▶ **Task to complete**: The output should be the listing below, limited to the lines from the one with "orange rectangle: (147, 57)" through the one with "gray square: (335, 288) -> (277, 285), moved", exact and without pictures.

▶ **Data extracts**:
* * * * * * * * *

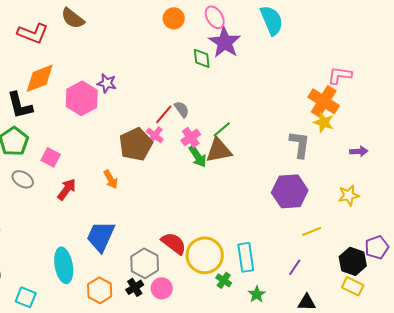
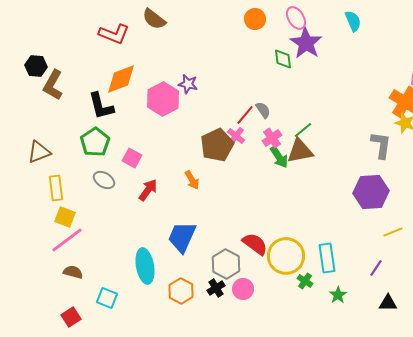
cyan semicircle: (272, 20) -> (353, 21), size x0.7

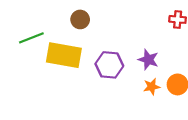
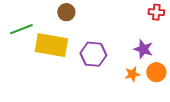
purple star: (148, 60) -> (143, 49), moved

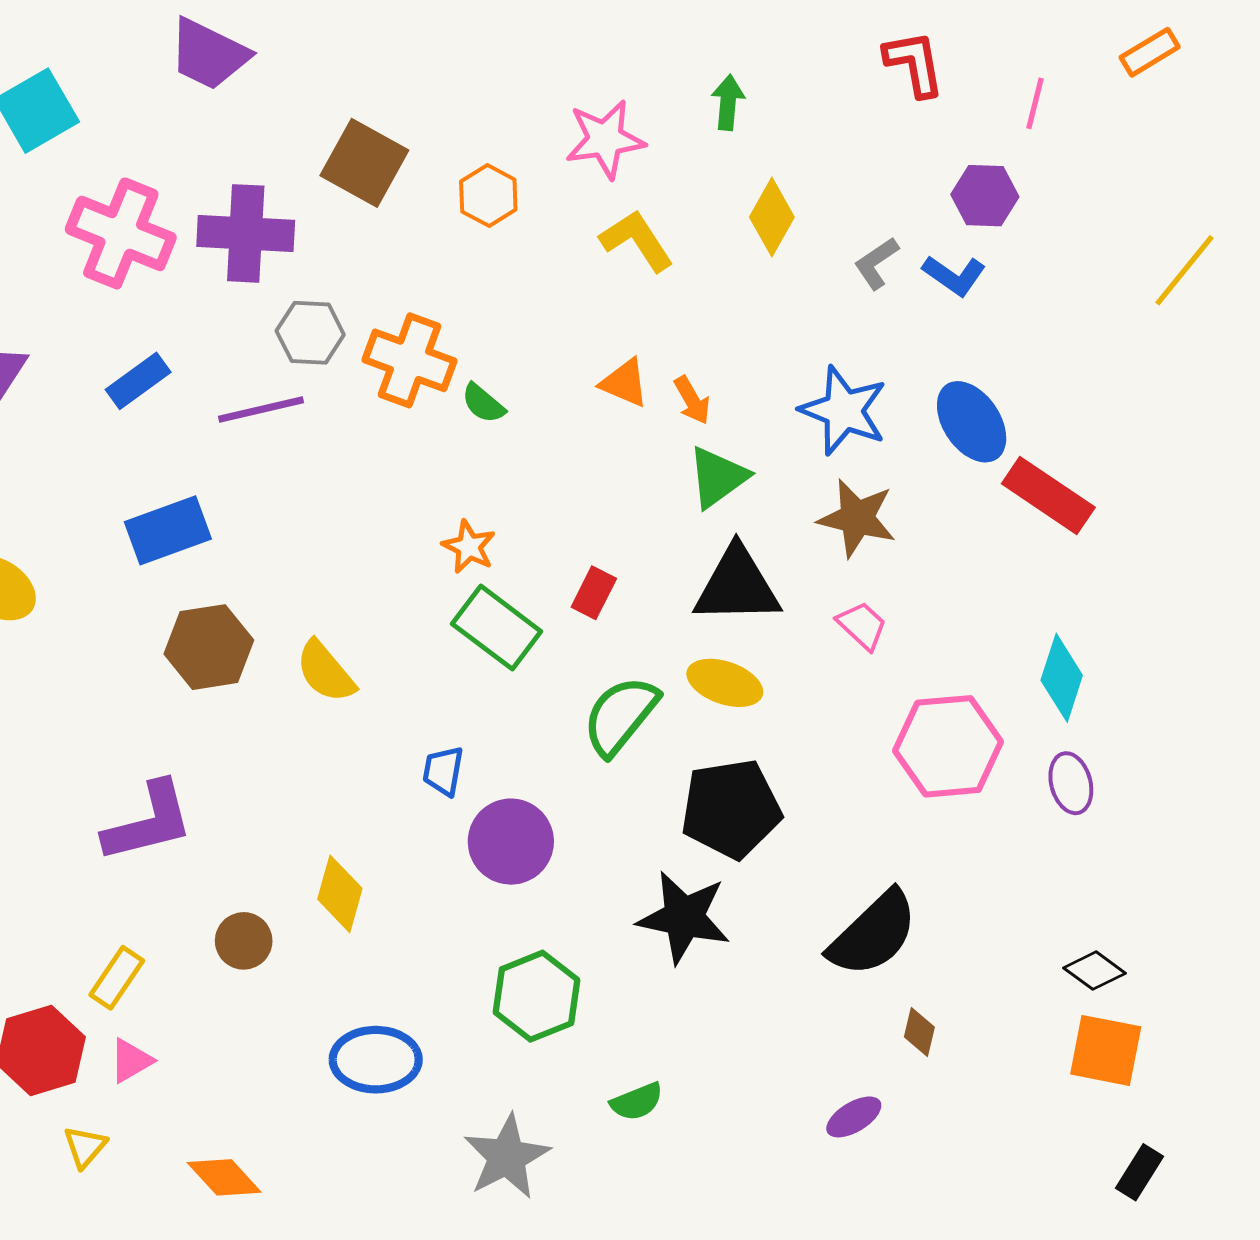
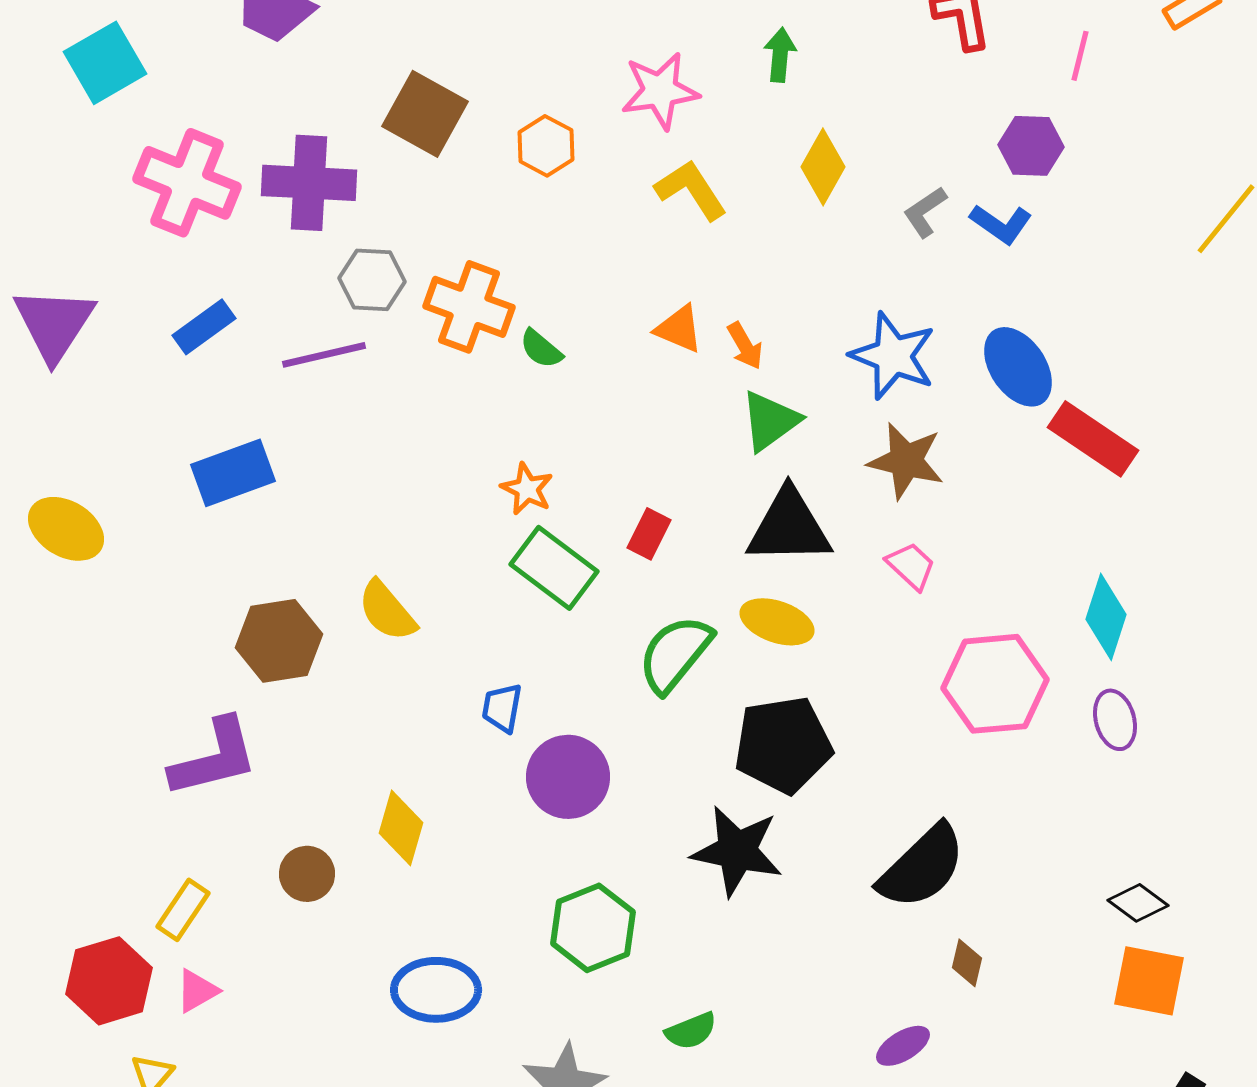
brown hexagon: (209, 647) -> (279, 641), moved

* * * * * * * * *

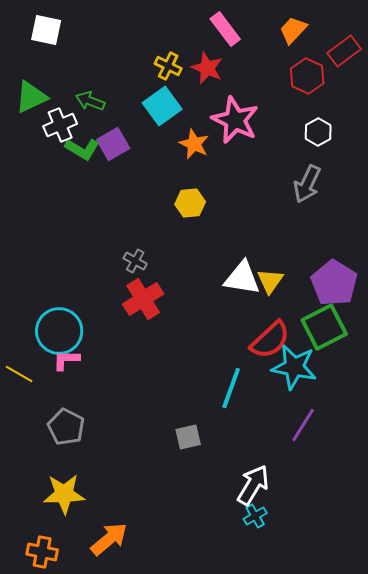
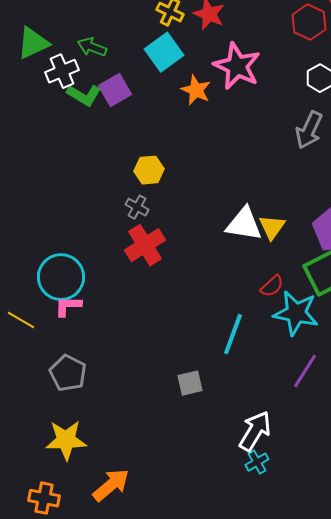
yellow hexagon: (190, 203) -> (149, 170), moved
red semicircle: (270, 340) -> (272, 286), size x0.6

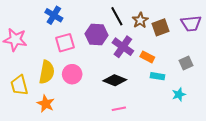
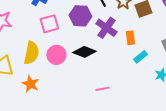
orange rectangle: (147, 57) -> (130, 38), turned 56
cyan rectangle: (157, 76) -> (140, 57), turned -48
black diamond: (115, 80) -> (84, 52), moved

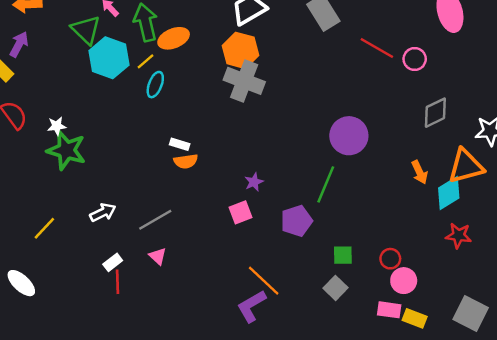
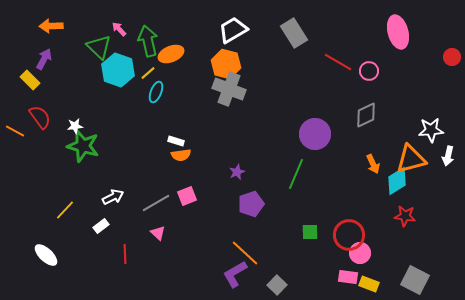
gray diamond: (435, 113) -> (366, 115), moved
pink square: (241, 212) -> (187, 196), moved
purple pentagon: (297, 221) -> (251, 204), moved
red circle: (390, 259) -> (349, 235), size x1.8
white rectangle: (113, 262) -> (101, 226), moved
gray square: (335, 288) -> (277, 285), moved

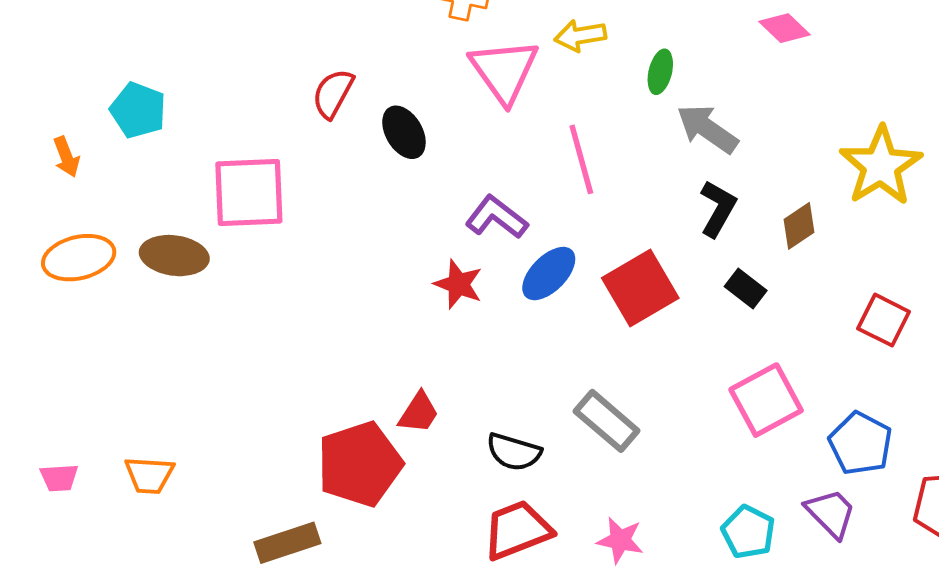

* * * * * * * * *

▶ **Written response**:
orange rectangle: (147, 57) -> (130, 38), turned 56
cyan rectangle: (157, 76) -> (140, 57), turned -48
black diamond: (115, 80) -> (84, 52), moved

gray diamond: (435, 113) -> (366, 115), moved
pink square: (241, 212) -> (187, 196), moved
purple pentagon: (297, 221) -> (251, 204), moved
red circle: (390, 259) -> (349, 235), size x1.8
white rectangle: (113, 262) -> (101, 226), moved
gray square: (335, 288) -> (277, 285), moved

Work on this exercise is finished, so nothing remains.